TASK GOAL:
Return every line below in which "yellow" appears.

THE DATA:
----------------

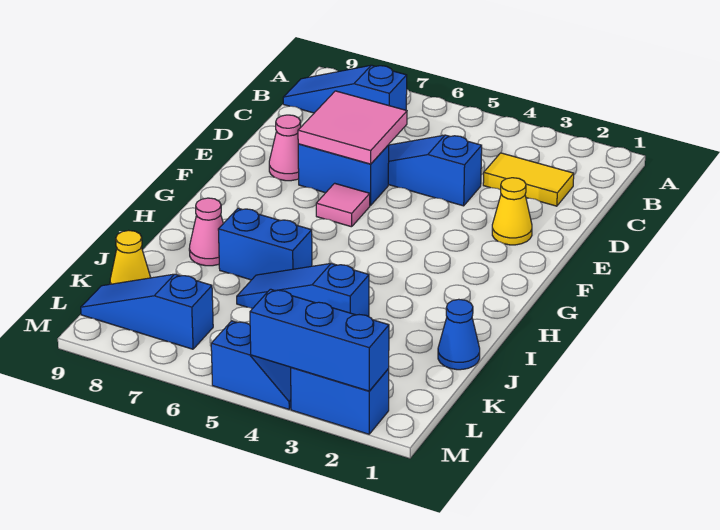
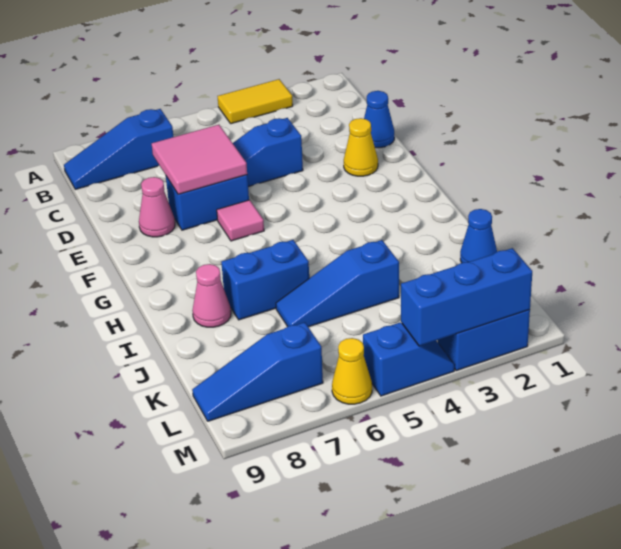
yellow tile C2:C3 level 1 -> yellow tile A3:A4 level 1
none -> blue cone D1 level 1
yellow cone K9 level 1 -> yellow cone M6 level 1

----------------

SOLUTION TO THIS TASK:
yellow tile C2:C3 level 1 -> yellow tile A3:A4 level 1
yellow cone K9 level 1 -> yellow cone M6 level 1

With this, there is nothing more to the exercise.